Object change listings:

──────

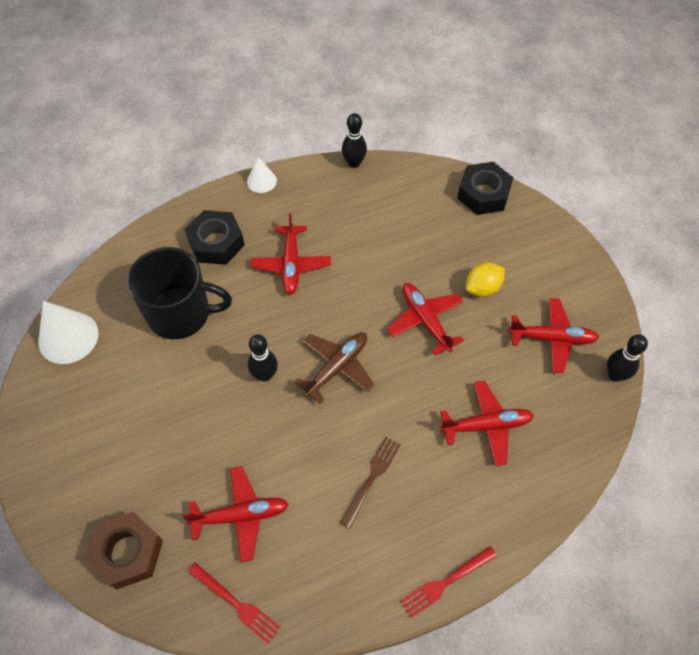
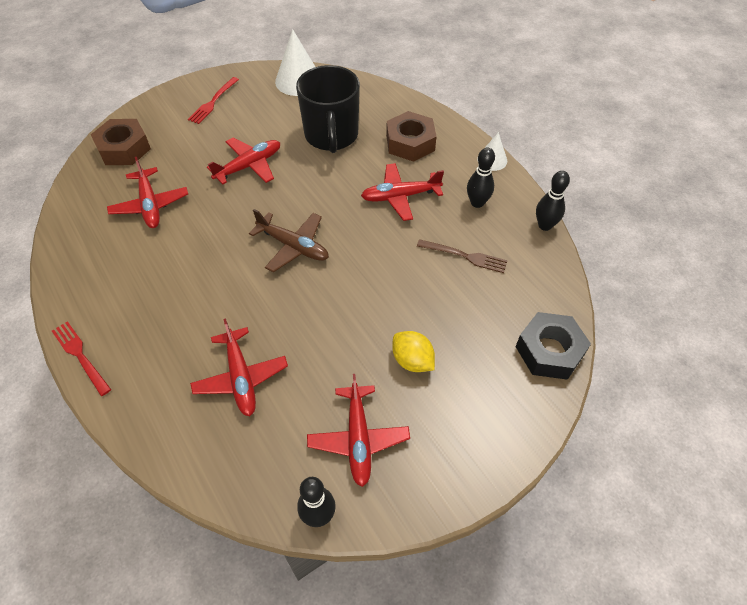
camera: 80 degrees right, 5 degrees down
(216, 243) = (410, 143): black nut -> brown nut
(236, 604) = (79, 215): red fork -> red fork (213, 102)
(265, 375) = (279, 198): black bowling pin -> black bowling pin (477, 203)
(372, 478) = (183, 287): brown fork -> brown fork (465, 256)
(425, 320) = (359, 310): red plane -> red plane (249, 166)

──────

**Task prompt**
Except for the pictures, print the data above exactly.

**Answer below**
camera: 80 degrees right, 5 degrees down
(216, 243) = (410, 143): black nut -> brown nut
(236, 604) = (79, 215): red fork -> red fork (213, 102)
(265, 375) = (279, 198): black bowling pin -> black bowling pin (477, 203)
(372, 478) = (183, 287): brown fork -> brown fork (465, 256)
(425, 320) = (359, 310): red plane -> red plane (249, 166)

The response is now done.